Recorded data
++++++++

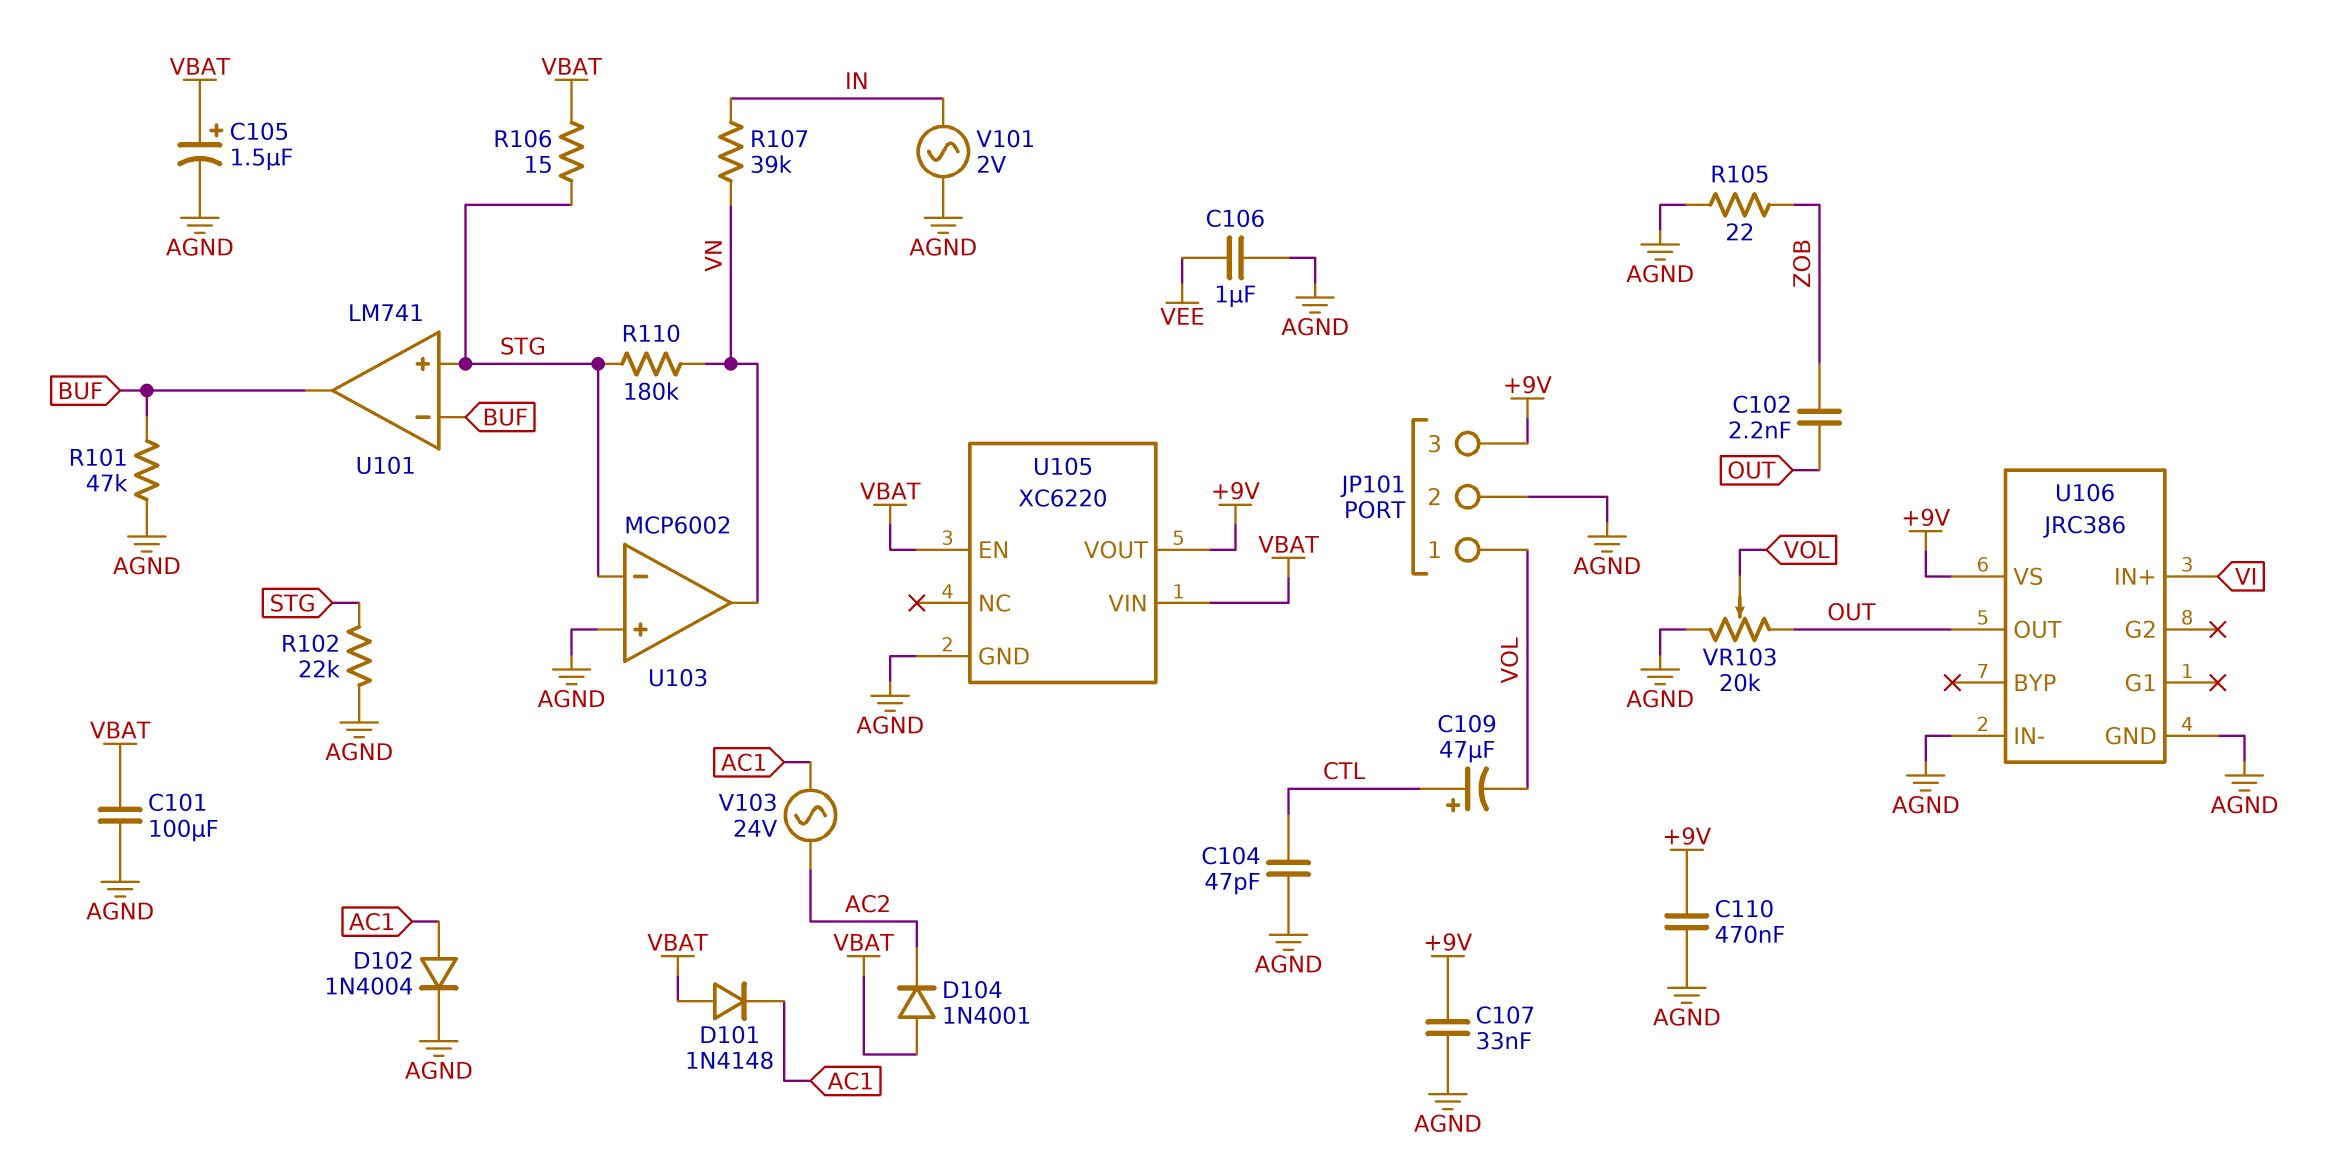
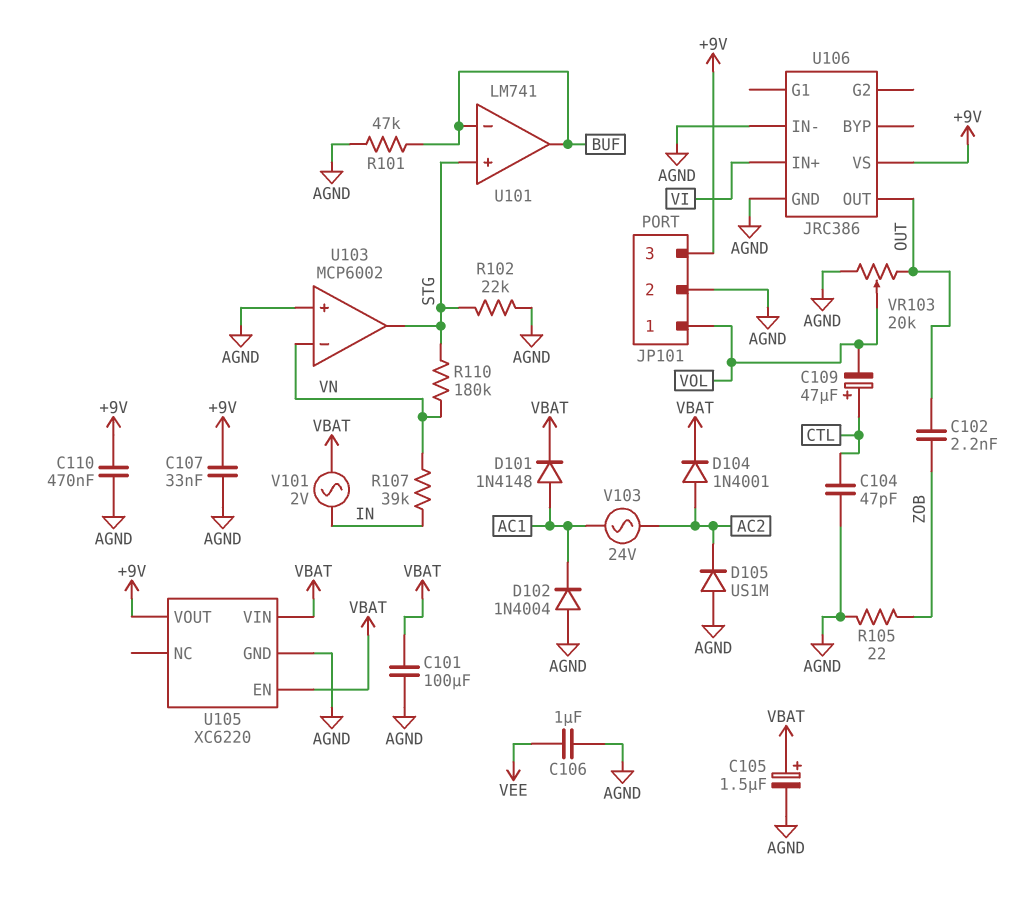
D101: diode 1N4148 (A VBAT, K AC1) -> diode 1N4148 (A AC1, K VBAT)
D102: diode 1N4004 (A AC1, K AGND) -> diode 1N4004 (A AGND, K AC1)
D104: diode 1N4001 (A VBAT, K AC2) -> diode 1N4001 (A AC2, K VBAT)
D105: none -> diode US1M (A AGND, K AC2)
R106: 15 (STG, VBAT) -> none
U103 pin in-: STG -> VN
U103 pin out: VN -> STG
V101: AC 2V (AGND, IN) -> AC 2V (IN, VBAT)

++++++++

What the exercise asks: Output the full set of records above without changing a word, and drop the images.

Task response:
D101: diode 1N4148 (A VBAT, K AC1) -> diode 1N4148 (A AC1, K VBAT)
D102: diode 1N4004 (A AC1, K AGND) -> diode 1N4004 (A AGND, K AC1)
D104: diode 1N4001 (A VBAT, K AC2) -> diode 1N4001 (A AC2, K VBAT)
D105: none -> diode US1M (A AGND, K AC2)
R106: 15 (STG, VBAT) -> none
U103 pin in-: STG -> VN
U103 pin out: VN -> STG
V101: AC 2V (AGND, IN) -> AC 2V (IN, VBAT)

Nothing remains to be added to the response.